/---
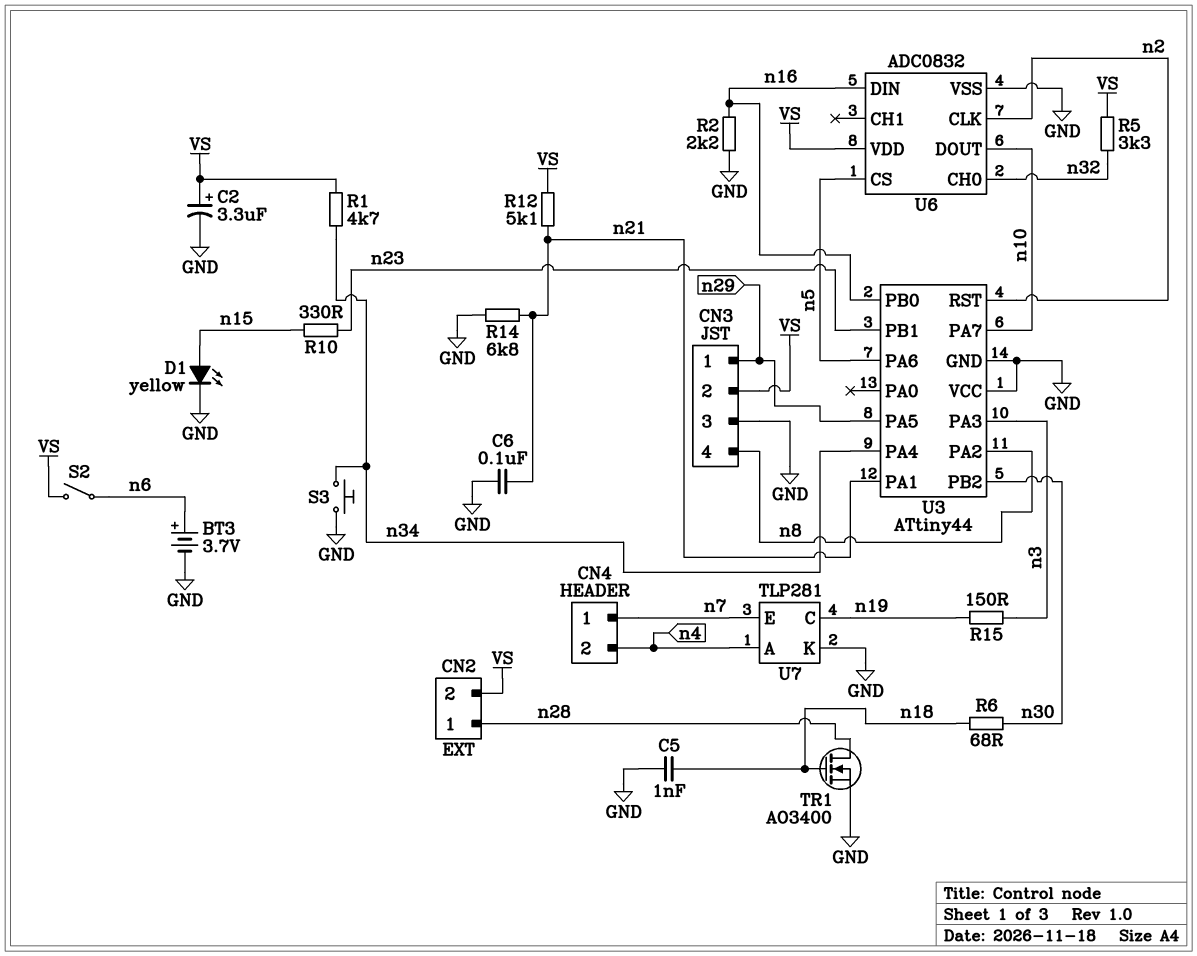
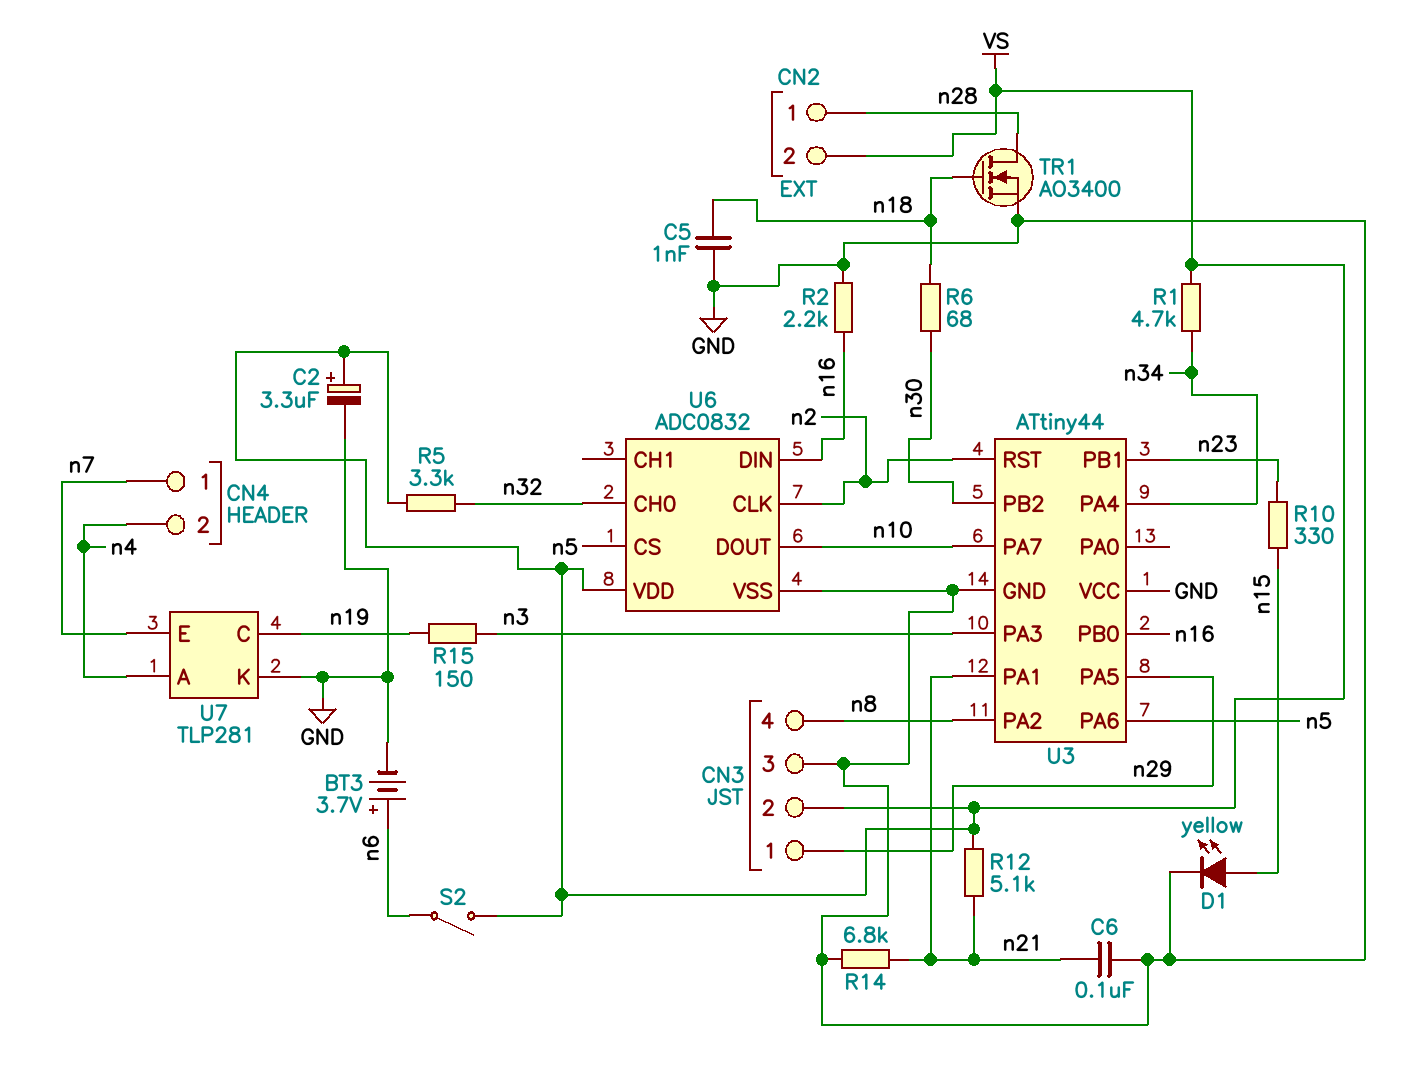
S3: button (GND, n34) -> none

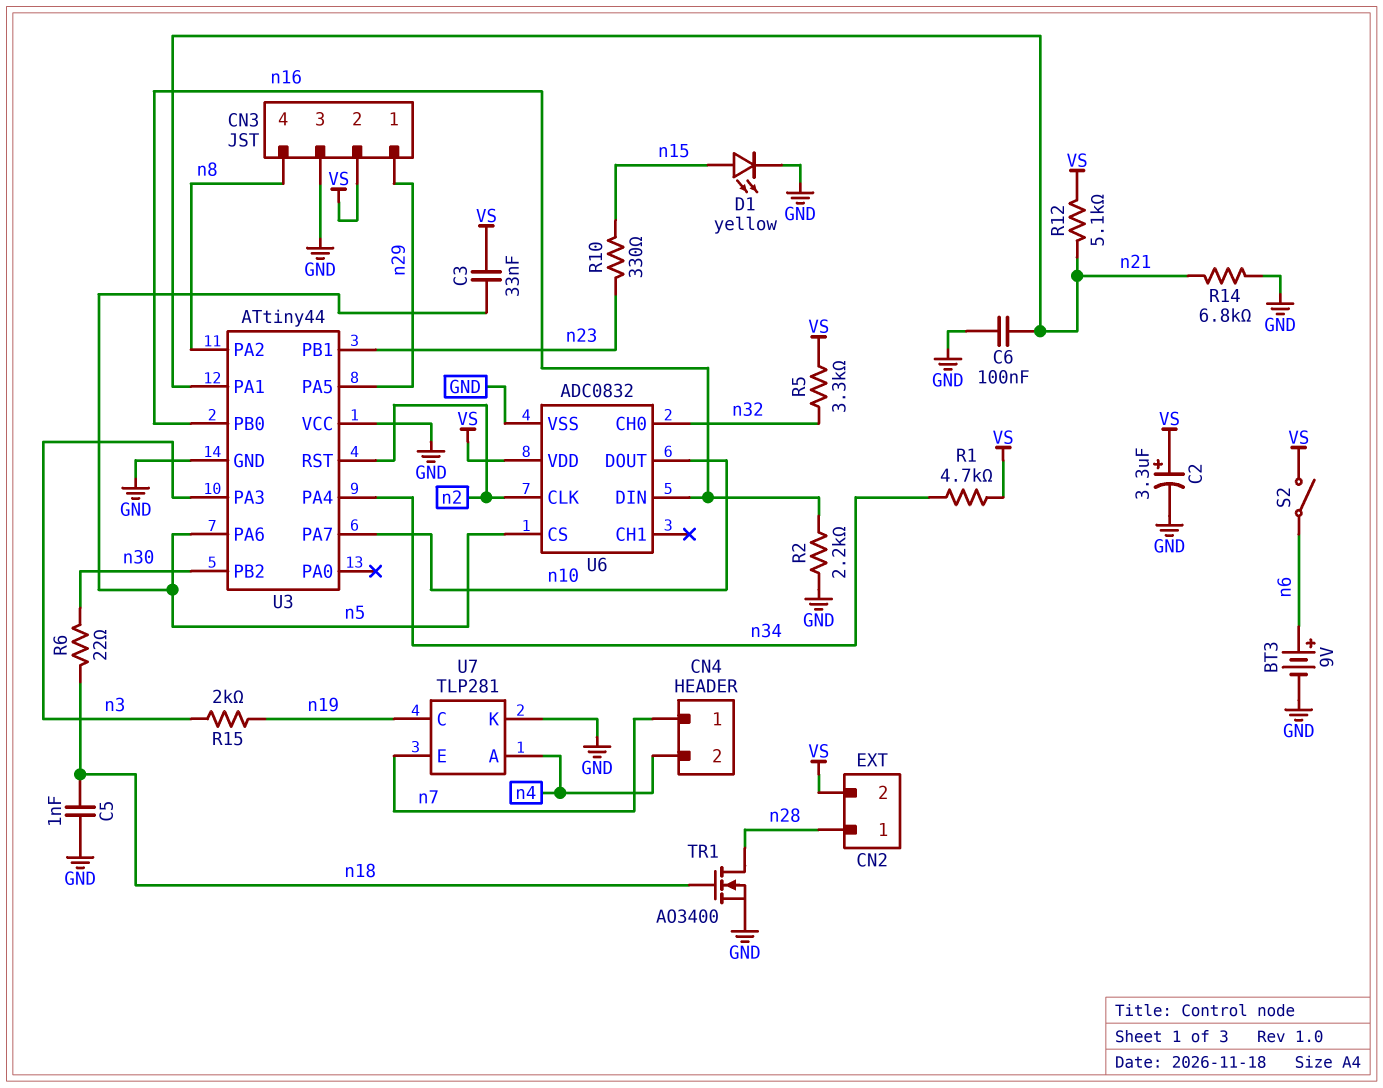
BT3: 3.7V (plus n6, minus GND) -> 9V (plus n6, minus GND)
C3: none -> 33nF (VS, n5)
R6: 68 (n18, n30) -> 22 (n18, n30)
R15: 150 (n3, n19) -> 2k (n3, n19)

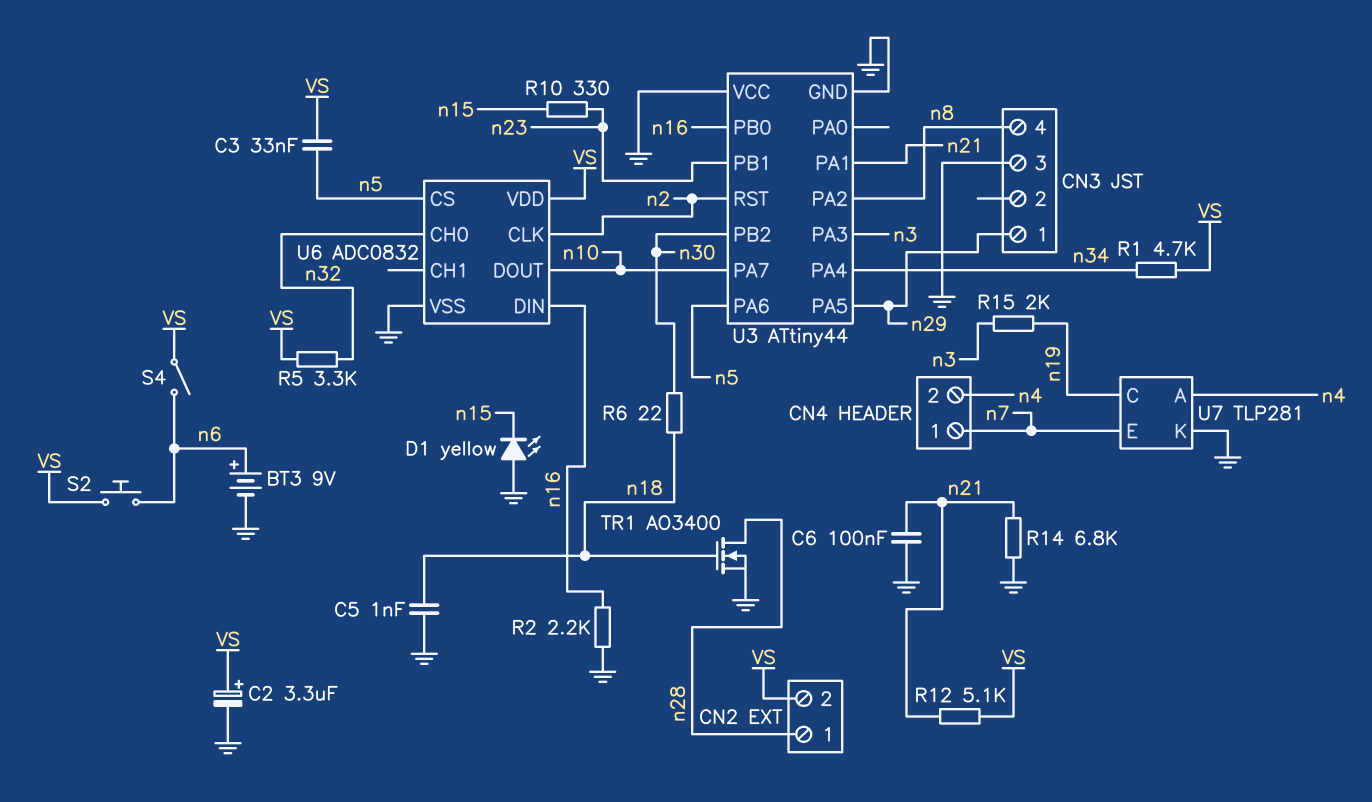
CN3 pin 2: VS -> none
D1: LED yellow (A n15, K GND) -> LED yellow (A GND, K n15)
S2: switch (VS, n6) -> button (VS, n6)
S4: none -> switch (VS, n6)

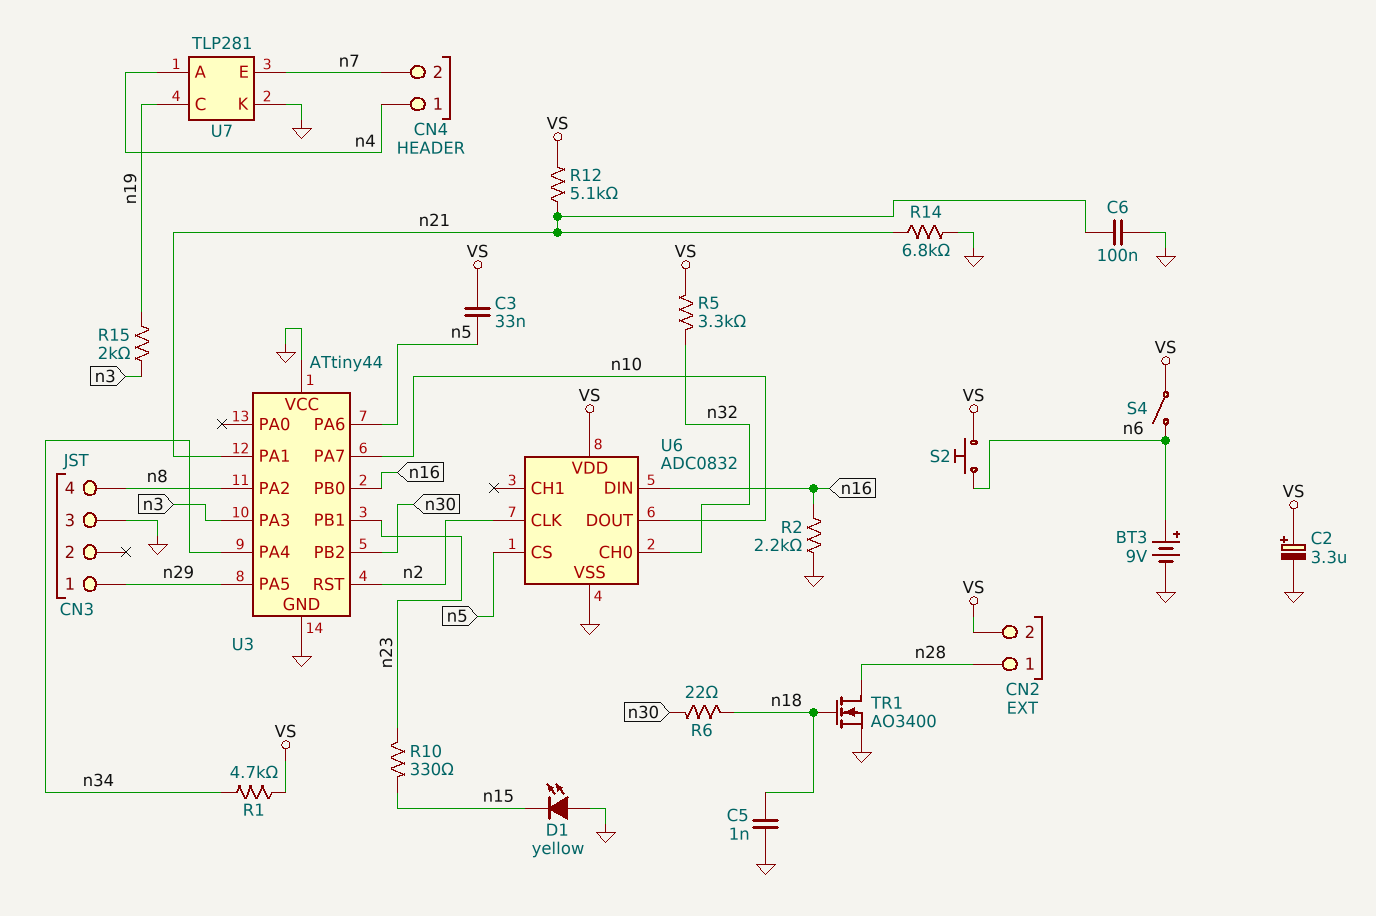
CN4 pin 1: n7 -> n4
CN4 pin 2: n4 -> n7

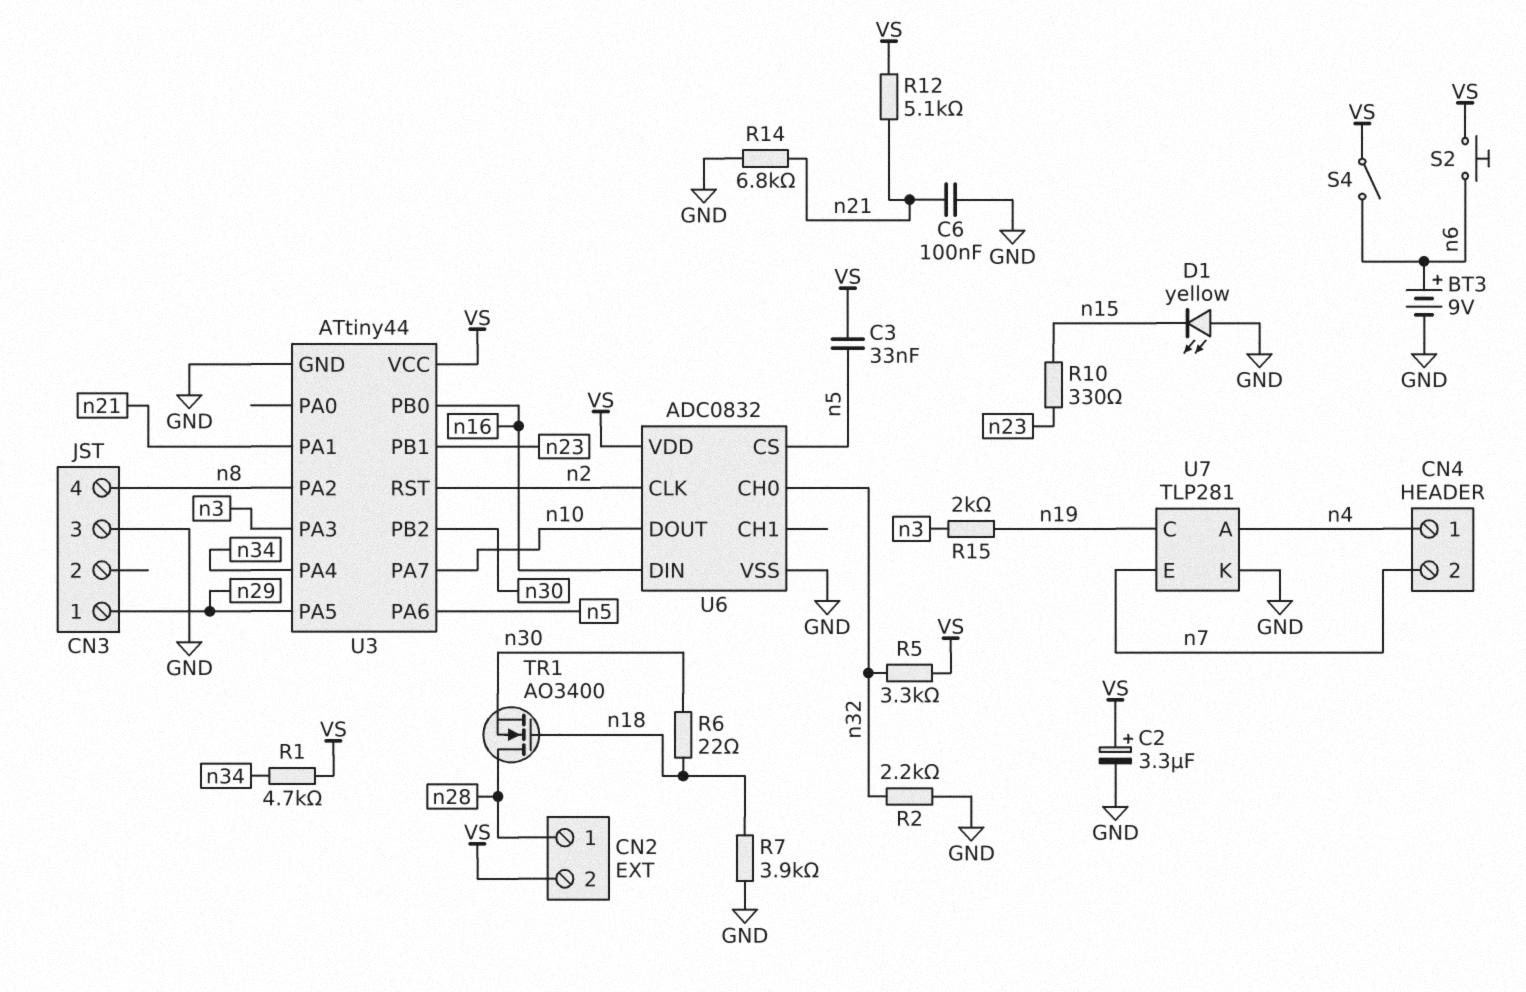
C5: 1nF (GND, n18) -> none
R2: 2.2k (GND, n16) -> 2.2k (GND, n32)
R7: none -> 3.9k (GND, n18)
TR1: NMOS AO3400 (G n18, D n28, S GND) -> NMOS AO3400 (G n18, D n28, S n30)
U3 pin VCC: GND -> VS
\---
_Requirement:_
Print the lines from the line containing "CN4 pin 1: n7 -> n4" through the last line of the listing, exactly as they stand, and leave any pictures out.

_Answer space:_
CN4 pin 1: n7 -> n4
CN4 pin 2: n4 -> n7

C5: 1nF (GND, n18) -> none
R2: 2.2k (GND, n16) -> 2.2k (GND, n32)
R7: none -> 3.9k (GND, n18)
TR1: NMOS AO3400 (G n18, D n28, S GND) -> NMOS AO3400 (G n18, D n28, S n30)
U3 pin VCC: GND -> VS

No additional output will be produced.